## Exercise
Below is a block of entries; repeat all of it exactly but omit the pictures.

## Stored entries
—————

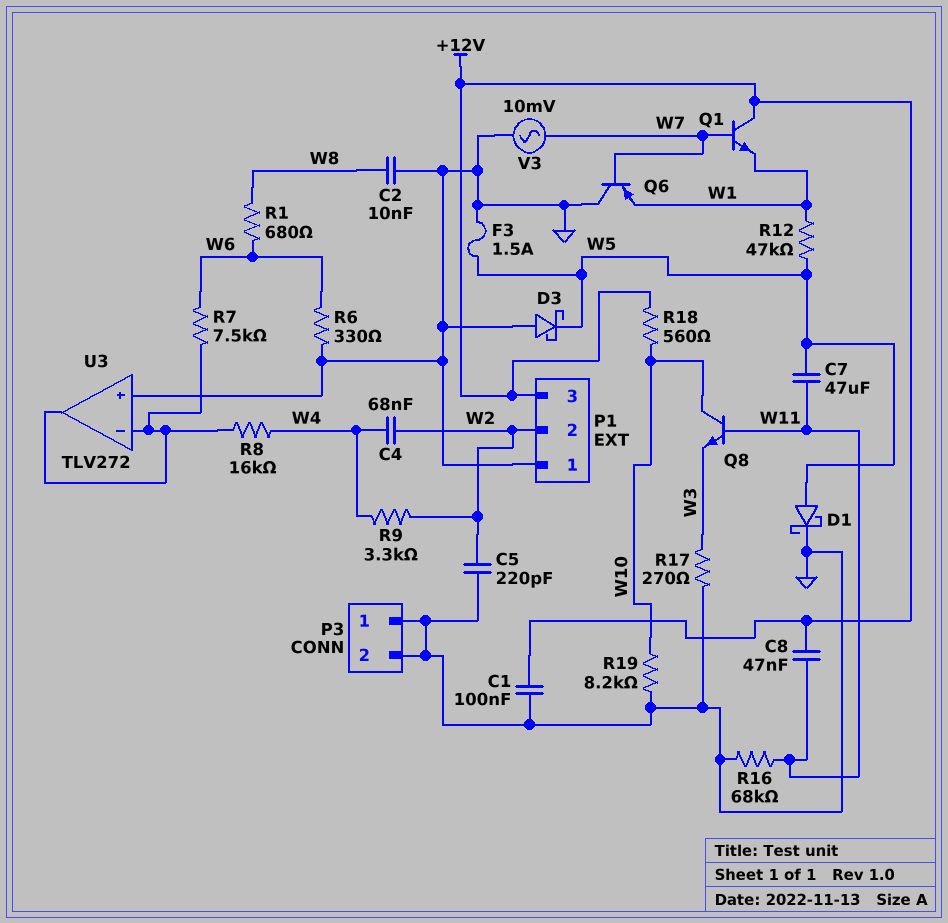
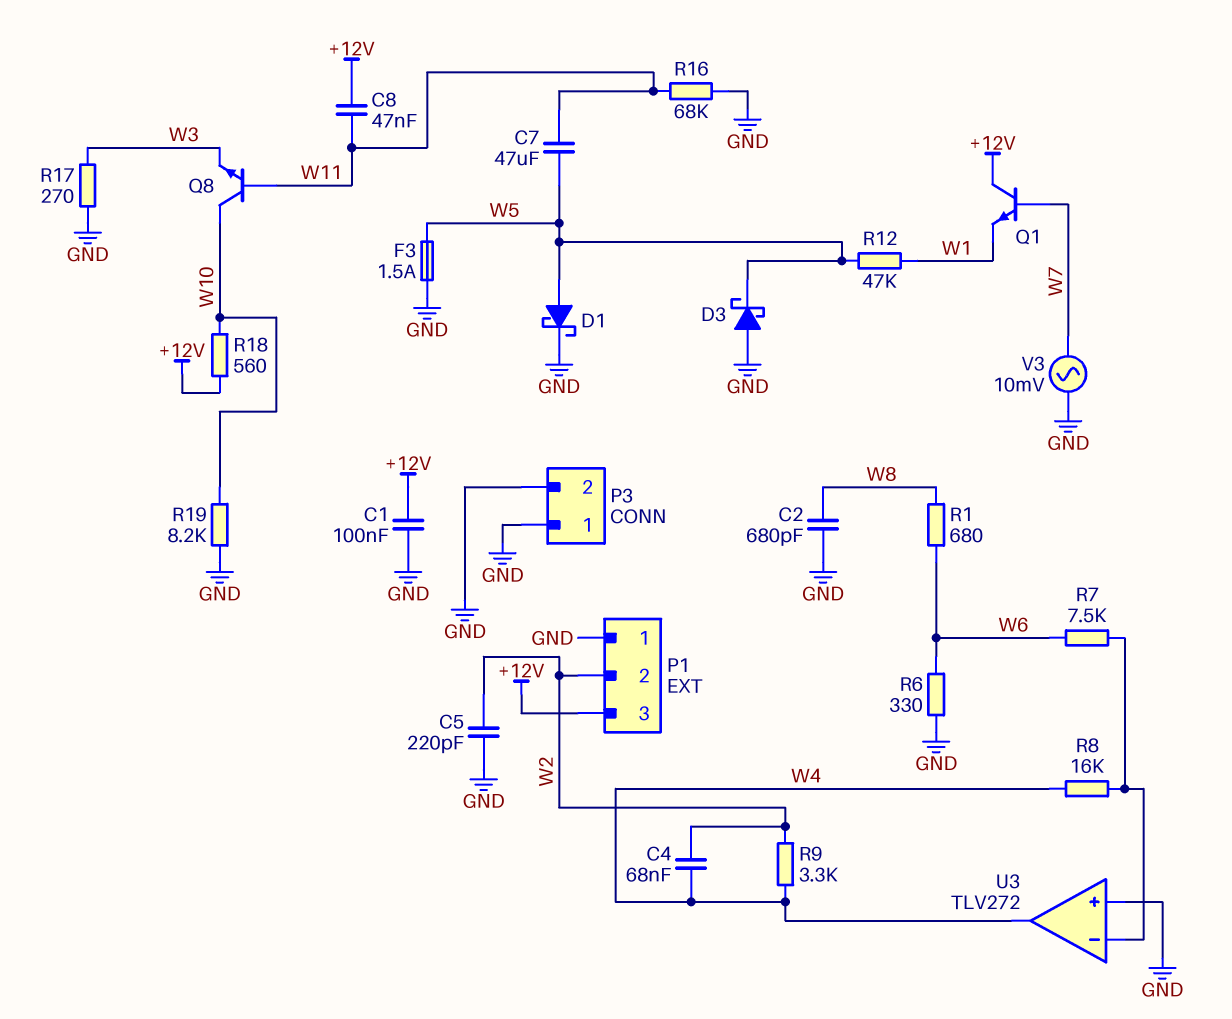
C2: 10nF (GND, W8) -> 680pF (GND, W8)
Q6: PNP (B W7, C GND, E W1) -> none
U3 pin out: U3/in- -> W4

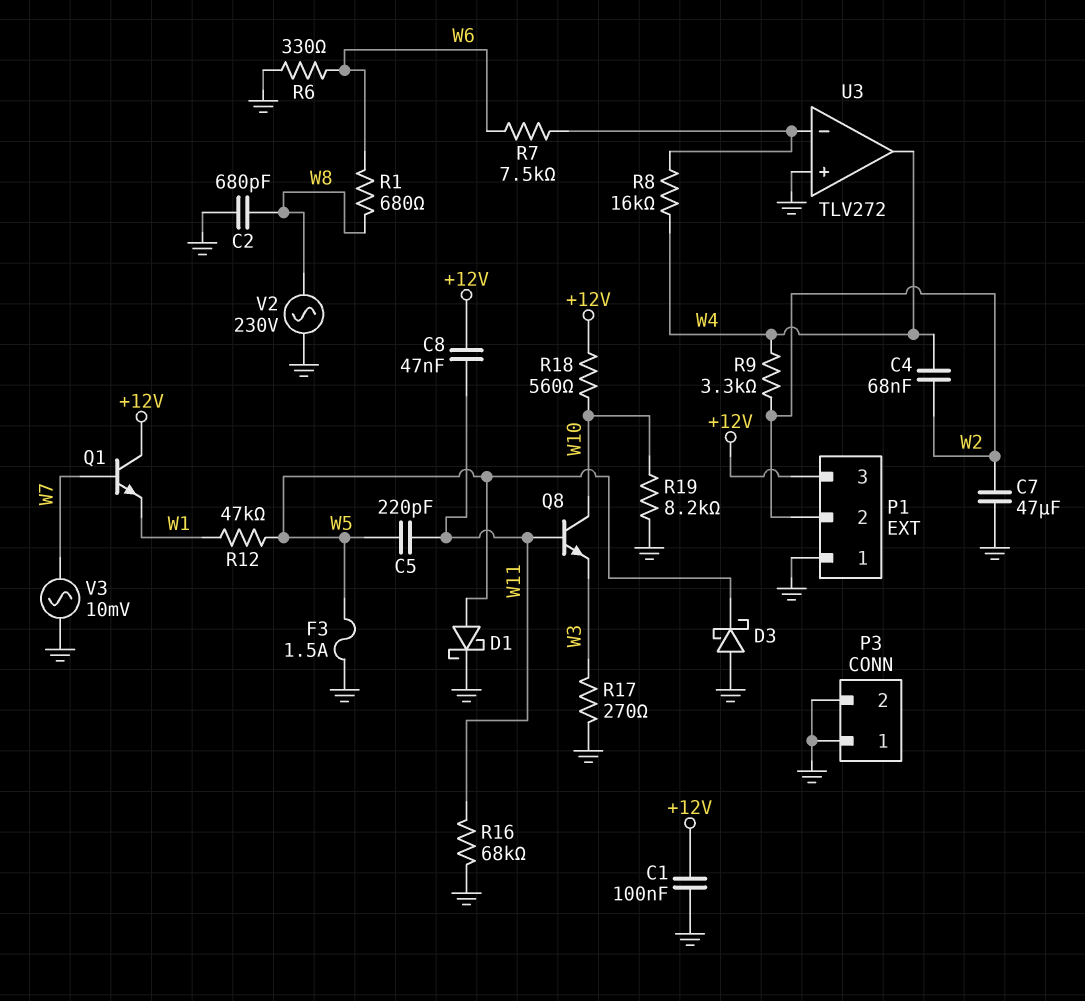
C5: 220pF (GND, W2) -> 220pF (W5, W11)
C7: 47uF (W5, W11) -> 47uF (GND, W2)
V2: none -> AC 230V (GND, W8)

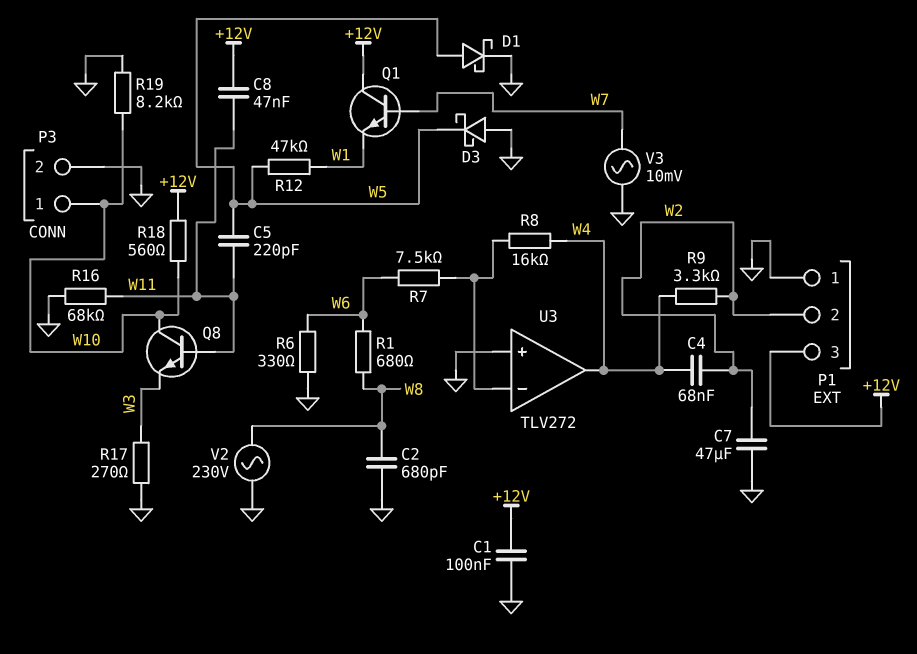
F3: 1.5A (GND, W5) -> none
P3 pin 1: GND -> W10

—————

## Written response
C2: 10nF (GND, W8) -> 680pF (GND, W8)
Q6: PNP (B W7, C GND, E W1) -> none
U3 pin out: U3/in- -> W4

C5: 220pF (GND, W2) -> 220pF (W5, W11)
C7: 47uF (W5, W11) -> 47uF (GND, W2)
V2: none -> AC 230V (GND, W8)

F3: 1.5A (GND, W5) -> none
P3 pin 1: GND -> W10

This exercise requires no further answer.